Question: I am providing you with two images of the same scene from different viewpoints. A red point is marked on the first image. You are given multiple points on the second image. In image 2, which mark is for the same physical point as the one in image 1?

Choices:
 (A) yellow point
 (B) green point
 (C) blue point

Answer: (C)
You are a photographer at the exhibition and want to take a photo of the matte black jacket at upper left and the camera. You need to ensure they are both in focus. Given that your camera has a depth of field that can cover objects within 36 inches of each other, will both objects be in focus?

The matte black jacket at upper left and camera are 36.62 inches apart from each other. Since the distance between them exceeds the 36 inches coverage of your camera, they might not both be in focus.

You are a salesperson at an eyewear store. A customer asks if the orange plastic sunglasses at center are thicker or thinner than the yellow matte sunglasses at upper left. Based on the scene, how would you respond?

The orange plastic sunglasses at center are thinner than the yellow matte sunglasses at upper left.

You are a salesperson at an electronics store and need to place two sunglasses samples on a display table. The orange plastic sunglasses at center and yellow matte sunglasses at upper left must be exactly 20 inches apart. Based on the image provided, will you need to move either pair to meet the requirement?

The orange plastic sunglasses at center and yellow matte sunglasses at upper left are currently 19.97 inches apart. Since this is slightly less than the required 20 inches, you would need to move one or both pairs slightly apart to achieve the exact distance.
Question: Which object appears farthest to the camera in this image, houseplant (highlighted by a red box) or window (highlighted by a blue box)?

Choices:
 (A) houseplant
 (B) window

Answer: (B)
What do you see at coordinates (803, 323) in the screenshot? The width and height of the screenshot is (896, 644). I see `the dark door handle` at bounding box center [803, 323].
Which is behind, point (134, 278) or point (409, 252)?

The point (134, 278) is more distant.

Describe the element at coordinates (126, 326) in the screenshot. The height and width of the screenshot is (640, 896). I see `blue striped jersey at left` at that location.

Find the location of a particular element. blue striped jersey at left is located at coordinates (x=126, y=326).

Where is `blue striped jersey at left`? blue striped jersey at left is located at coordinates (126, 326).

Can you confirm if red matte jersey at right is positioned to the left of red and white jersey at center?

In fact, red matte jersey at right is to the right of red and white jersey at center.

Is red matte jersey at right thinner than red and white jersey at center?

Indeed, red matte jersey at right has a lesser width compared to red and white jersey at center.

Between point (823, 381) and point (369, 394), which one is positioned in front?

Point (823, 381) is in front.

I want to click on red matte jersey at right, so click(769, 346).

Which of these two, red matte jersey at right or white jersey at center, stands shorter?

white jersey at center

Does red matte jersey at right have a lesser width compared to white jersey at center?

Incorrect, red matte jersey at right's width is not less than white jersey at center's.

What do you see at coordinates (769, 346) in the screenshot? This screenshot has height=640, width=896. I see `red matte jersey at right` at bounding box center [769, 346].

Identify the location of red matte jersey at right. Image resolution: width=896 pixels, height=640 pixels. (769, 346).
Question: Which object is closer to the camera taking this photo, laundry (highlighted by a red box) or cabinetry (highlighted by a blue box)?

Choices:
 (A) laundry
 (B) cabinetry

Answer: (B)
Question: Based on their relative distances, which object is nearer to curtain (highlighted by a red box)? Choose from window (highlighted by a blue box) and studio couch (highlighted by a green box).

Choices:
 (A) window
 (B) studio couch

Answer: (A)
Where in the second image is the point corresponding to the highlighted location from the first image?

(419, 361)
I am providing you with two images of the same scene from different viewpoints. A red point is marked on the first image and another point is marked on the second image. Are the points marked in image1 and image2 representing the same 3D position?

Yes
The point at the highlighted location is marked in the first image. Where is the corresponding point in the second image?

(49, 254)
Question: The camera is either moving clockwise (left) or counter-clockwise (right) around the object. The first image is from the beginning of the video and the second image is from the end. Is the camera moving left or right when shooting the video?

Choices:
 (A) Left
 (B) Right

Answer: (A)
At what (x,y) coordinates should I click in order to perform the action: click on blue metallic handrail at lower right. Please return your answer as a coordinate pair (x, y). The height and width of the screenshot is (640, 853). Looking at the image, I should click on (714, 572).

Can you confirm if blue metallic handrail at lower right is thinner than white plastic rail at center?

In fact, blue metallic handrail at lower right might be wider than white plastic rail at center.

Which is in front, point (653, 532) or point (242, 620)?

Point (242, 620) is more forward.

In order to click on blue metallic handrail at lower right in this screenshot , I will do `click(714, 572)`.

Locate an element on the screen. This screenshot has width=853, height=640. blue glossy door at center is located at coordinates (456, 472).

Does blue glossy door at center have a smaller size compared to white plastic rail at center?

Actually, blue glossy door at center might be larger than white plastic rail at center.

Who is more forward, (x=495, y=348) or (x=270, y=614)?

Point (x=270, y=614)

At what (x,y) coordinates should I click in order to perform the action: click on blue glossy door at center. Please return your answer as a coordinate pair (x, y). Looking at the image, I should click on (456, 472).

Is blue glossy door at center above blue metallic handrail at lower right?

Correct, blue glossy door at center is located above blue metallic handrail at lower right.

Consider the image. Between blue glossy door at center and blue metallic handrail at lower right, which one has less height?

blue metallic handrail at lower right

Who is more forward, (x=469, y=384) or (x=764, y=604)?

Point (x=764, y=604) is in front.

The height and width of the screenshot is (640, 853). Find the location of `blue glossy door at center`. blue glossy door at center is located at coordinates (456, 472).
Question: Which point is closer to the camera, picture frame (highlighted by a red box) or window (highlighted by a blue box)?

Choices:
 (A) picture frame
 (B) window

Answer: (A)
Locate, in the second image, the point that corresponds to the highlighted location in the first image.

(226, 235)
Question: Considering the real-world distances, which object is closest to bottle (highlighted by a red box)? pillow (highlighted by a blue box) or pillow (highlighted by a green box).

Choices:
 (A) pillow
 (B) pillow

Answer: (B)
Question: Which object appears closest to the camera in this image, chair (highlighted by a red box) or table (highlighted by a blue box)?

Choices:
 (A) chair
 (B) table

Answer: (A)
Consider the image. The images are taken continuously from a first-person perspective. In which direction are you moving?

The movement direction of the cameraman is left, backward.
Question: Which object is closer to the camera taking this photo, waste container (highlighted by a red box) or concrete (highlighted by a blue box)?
........
_WHAT YOU HAVE TO DO:_
Copy out the records word for word, from the line containing "Who is more forward, (x=469, y=384)" through the end of the records.

_FULL RESPONSE:_
Who is more forward, (x=469, y=384) or (x=764, y=604)?

Point (x=764, y=604) is in front.

The height and width of the screenshot is (640, 853). Find the location of `blue glossy door at center`. blue glossy door at center is located at coordinates (456, 472).
Question: Which point is closer to the camera, picture frame (highlighted by a red box) or window (highlighted by a blue box)?

Choices:
 (A) picture frame
 (B) window

Answer: (A)
Locate, in the second image, the point that corresponds to the highlighted location in the first image.

(226, 235)
Question: Considering the real-world distances, which object is closest to bottle (highlighted by a red box)? pillow (highlighted by a blue box) or pillow (highlighted by a green box).

Choices:
 (A) pillow
 (B) pillow

Answer: (B)
Question: Which object appears closest to the camera in this image, chair (highlighted by a red box) or table (highlighted by a blue box)?

Choices:
 (A) chair
 (B) table

Answer: (A)
Consider the image. The images are taken continuously from a first-person perspective. In which direction are you moving?

The movement direction of the cameraman is left, backward.
Question: Which object is closer to the camera taking this photo, waste container (highlighted by a red box) or concrete (highlighted by a blue box)?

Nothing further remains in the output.